BEGIN
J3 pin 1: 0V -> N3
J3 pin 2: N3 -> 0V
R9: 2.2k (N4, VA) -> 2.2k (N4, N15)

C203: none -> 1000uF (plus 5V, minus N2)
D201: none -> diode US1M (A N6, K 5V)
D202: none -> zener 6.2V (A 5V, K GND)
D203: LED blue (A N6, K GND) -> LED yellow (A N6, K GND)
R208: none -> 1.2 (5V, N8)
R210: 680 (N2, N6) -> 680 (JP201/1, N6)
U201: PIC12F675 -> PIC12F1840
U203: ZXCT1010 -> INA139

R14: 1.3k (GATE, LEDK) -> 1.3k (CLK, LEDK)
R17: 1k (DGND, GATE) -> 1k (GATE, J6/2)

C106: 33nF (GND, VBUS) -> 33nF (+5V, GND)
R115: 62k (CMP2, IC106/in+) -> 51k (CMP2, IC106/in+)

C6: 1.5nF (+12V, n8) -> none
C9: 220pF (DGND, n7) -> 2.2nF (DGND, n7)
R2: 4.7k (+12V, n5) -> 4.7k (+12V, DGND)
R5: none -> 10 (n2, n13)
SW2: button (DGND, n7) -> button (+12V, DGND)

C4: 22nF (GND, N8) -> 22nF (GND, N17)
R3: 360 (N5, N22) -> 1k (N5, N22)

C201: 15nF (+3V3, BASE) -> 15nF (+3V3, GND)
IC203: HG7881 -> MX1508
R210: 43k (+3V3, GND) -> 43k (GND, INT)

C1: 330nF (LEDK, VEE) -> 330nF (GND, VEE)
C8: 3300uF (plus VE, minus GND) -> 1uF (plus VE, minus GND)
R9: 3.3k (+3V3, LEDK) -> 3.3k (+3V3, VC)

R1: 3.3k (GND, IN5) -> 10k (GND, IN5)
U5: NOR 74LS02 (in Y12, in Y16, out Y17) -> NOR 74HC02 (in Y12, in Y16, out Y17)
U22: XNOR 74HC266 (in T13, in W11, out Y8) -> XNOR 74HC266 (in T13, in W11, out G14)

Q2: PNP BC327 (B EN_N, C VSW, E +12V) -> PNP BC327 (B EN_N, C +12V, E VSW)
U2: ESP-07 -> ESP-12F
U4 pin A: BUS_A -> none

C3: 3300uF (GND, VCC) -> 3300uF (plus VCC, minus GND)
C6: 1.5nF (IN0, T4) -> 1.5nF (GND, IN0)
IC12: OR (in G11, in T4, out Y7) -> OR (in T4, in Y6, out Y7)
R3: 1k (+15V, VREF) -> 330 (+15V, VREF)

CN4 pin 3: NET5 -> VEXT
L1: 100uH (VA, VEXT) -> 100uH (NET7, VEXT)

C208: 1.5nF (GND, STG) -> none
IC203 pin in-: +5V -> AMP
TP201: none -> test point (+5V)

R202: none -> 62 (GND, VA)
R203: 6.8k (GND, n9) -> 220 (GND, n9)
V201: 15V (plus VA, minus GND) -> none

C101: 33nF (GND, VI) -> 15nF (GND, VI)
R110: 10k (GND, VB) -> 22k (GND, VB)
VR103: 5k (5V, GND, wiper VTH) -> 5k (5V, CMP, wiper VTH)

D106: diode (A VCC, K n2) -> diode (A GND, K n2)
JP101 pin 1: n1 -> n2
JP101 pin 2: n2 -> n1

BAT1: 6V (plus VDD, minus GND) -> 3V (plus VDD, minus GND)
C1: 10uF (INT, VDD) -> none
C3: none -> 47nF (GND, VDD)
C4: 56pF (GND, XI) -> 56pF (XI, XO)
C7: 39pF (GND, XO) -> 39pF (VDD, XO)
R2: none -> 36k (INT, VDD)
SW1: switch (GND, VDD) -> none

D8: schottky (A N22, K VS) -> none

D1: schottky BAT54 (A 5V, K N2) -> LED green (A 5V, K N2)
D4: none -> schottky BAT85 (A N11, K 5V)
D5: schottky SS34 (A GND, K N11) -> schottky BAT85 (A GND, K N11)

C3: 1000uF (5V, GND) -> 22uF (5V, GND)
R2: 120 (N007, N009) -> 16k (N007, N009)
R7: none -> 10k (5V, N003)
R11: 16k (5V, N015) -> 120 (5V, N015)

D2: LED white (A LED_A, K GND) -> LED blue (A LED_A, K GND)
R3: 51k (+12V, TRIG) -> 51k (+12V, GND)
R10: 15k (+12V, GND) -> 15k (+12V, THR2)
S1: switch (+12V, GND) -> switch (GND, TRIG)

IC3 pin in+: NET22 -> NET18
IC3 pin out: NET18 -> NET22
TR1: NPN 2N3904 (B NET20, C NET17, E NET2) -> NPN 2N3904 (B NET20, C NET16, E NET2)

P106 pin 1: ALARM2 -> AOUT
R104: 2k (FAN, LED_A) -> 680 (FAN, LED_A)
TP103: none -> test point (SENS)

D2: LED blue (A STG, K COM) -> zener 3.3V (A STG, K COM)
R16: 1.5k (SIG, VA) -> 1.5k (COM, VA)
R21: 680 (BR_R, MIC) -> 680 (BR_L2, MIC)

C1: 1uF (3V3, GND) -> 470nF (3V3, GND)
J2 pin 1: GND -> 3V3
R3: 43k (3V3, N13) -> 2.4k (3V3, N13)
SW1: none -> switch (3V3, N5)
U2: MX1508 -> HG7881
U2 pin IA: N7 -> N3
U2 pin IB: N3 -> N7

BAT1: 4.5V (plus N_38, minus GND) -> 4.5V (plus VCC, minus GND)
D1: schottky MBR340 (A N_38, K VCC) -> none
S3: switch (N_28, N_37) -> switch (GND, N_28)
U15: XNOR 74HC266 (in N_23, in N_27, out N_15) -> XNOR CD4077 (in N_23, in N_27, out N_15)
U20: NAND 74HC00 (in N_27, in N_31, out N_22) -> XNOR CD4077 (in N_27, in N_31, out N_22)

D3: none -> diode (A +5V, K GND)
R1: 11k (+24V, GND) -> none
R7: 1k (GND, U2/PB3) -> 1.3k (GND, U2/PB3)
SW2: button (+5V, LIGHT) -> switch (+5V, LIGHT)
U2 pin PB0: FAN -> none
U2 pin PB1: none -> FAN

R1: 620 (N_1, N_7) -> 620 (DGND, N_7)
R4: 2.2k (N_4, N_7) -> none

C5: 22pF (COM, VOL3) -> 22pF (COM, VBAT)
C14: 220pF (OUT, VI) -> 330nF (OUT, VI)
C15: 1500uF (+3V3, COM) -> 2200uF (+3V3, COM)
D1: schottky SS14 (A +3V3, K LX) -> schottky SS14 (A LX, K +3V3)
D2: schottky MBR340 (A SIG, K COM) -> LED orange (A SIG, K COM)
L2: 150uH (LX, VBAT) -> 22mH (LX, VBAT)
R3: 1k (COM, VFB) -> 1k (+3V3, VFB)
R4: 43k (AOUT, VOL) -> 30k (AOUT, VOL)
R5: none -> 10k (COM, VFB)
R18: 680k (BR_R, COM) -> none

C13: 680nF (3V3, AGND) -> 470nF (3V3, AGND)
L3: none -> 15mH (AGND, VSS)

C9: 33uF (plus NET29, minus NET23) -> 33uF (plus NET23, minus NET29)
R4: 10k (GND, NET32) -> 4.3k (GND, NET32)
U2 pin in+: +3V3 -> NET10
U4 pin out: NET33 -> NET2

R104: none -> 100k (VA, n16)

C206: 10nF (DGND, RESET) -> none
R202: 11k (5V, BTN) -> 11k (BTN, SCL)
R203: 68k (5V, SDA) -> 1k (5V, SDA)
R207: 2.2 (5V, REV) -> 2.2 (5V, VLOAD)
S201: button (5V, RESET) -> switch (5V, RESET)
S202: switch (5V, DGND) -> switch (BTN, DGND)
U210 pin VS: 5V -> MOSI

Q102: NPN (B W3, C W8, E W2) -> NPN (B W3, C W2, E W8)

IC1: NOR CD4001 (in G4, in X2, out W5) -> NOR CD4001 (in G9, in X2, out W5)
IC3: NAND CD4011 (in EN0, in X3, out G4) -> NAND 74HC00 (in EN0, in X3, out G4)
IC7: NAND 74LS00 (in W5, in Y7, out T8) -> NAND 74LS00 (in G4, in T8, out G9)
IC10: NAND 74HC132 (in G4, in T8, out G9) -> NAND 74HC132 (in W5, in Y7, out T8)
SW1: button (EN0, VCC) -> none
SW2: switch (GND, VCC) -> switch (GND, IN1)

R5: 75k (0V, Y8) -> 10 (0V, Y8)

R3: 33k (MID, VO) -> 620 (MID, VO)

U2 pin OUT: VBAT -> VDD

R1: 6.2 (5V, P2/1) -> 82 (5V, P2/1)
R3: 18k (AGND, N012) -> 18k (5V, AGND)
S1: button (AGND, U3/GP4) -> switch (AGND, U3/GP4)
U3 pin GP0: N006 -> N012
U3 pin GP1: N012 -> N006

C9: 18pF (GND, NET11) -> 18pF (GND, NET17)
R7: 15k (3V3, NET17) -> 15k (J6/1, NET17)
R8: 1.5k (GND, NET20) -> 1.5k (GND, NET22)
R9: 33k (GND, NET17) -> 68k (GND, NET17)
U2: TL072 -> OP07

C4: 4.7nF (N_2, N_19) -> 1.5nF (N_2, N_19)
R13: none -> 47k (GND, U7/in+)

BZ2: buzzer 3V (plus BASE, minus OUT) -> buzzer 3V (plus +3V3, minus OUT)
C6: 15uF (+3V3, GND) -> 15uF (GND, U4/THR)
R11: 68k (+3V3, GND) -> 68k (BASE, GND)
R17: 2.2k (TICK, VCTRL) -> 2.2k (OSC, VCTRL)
END
# ACTIVITY
Nothing but a number is expected here: the number of lines above that hold the word "button".

# YOUR SOLUTION
5